ACTIVITY:
Whenever a picture appears, leave it out while repeating all the other data exactly.

DATA FOR ANALYSIS:
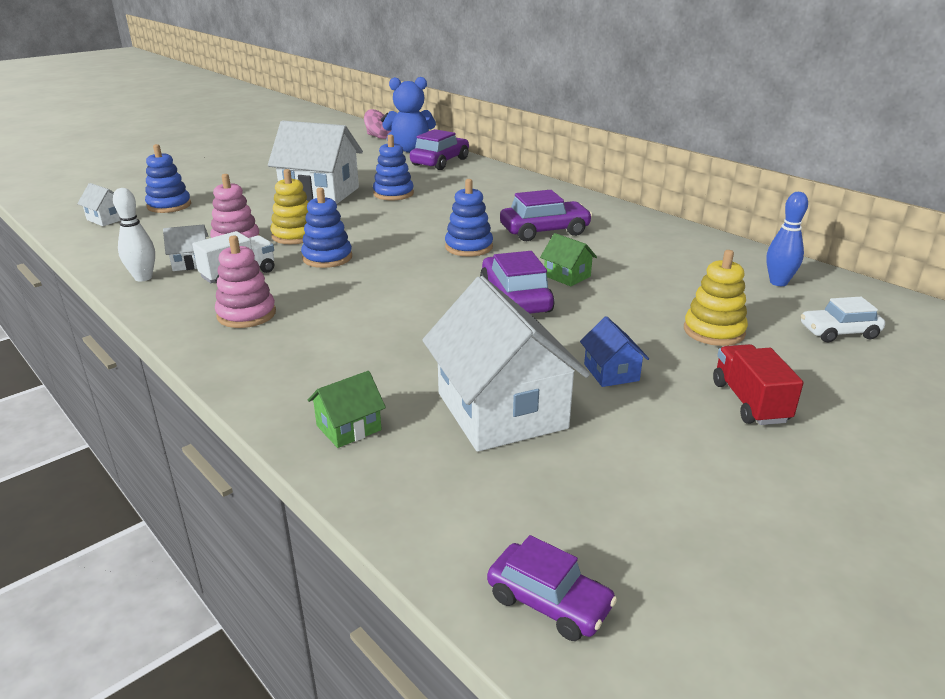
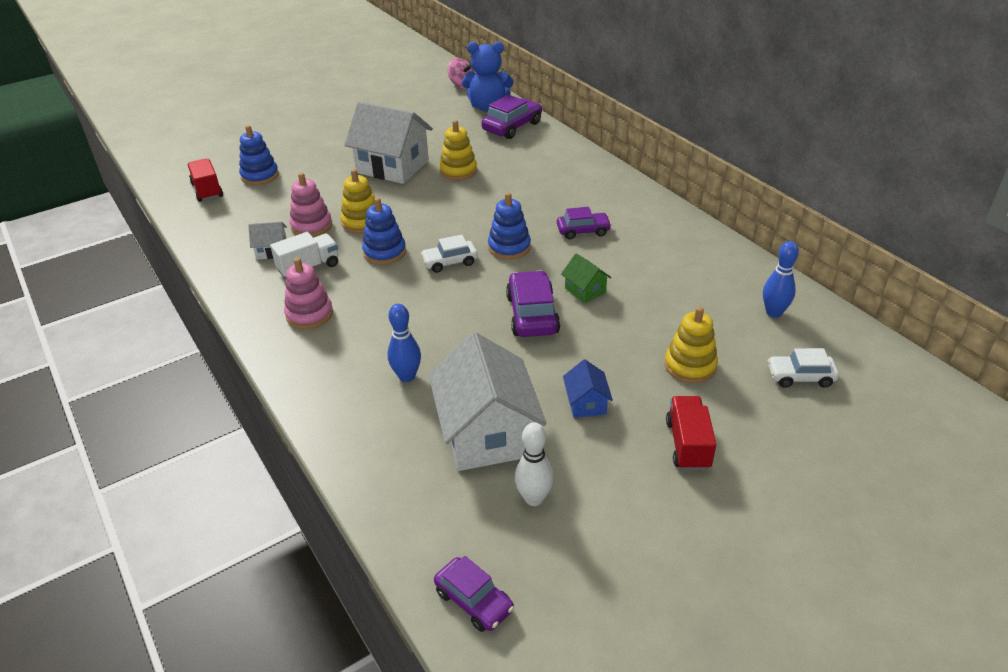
camera: 10 degrees right, 10 degrees up
(107, 219) = (207, 190): white house -> red truck
(143, 278) = (232, 265): white bowling pin -> white bowling pin (534, 498)
(348, 428) = (369, 439): green house -> none
(382, 363) = (407, 376): none -> blue bowling pin
(393, 194) = (458, 171): blue stacking toy -> yellow stacking toy
(405, 262) = (449, 262): none -> white car
(544, 231) = (583, 231): purple car -> purple car, size x0.66

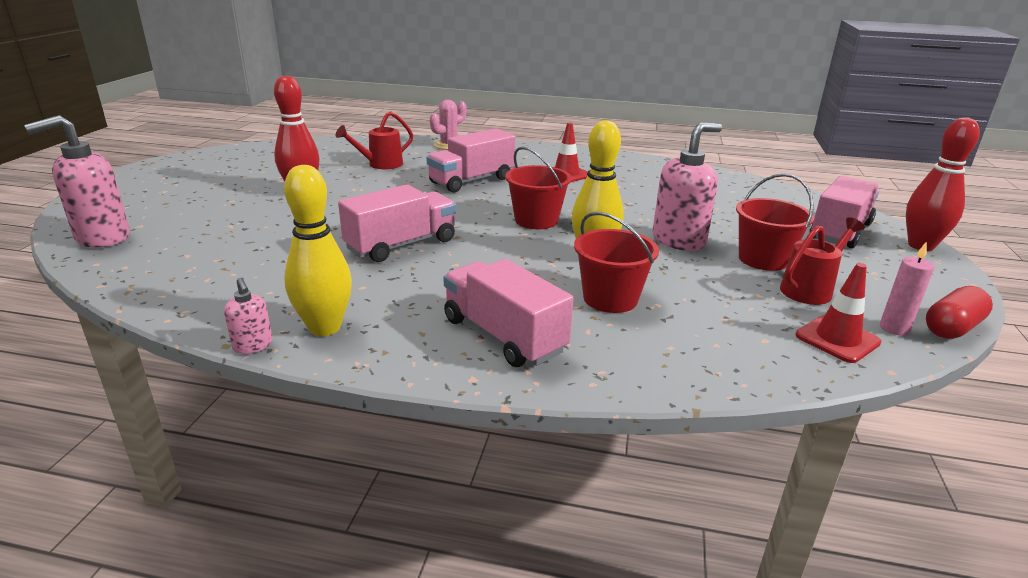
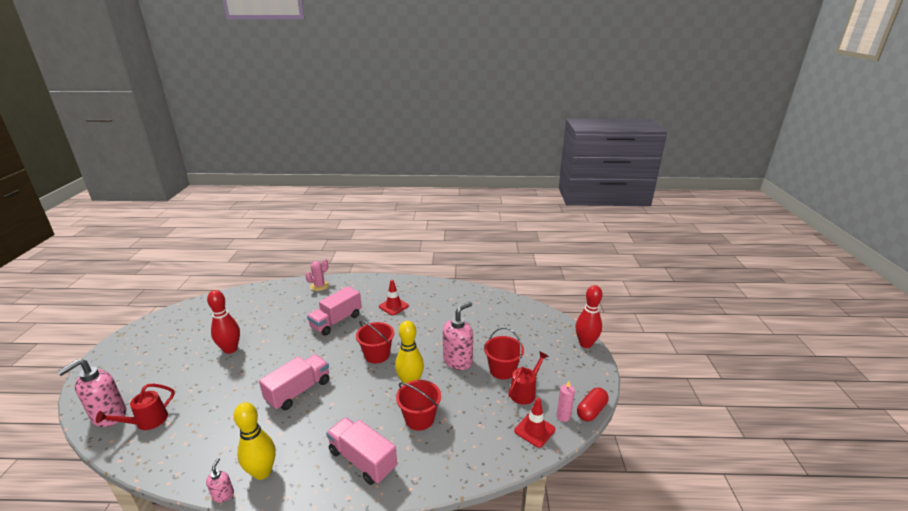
camera: 10 degrees left, 0 degrees up
(253, 346) = (223, 495): pink soap dispenser -> pink soap dispenser turned 135 degrees counterclockwise
(380, 164) = (277, 313): red watering can -> red watering can (147, 421)
(840, 232) = (545, 338): pink truck -> none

FINAL ANSWER:
camera: 10 degrees right, 10 degrees up
(107, 219) = (207, 190): white house -> red truck
(143, 278) = (232, 265): white bowling pin -> white bowling pin (534, 498)
(348, 428) = (369, 439): green house -> none
(382, 363) = (407, 376): none -> blue bowling pin
(393, 194) = (458, 171): blue stacking toy -> yellow stacking toy
(405, 262) = (449, 262): none -> white car
(544, 231) = (583, 231): purple car -> purple car, size x0.66

camera: 10 degrees left, 0 degrees up
(253, 346) = (223, 495): pink soap dispenser -> pink soap dispenser turned 135 degrees counterclockwise
(380, 164) = (277, 313): red watering can -> red watering can (147, 421)
(840, 232) = (545, 338): pink truck -> none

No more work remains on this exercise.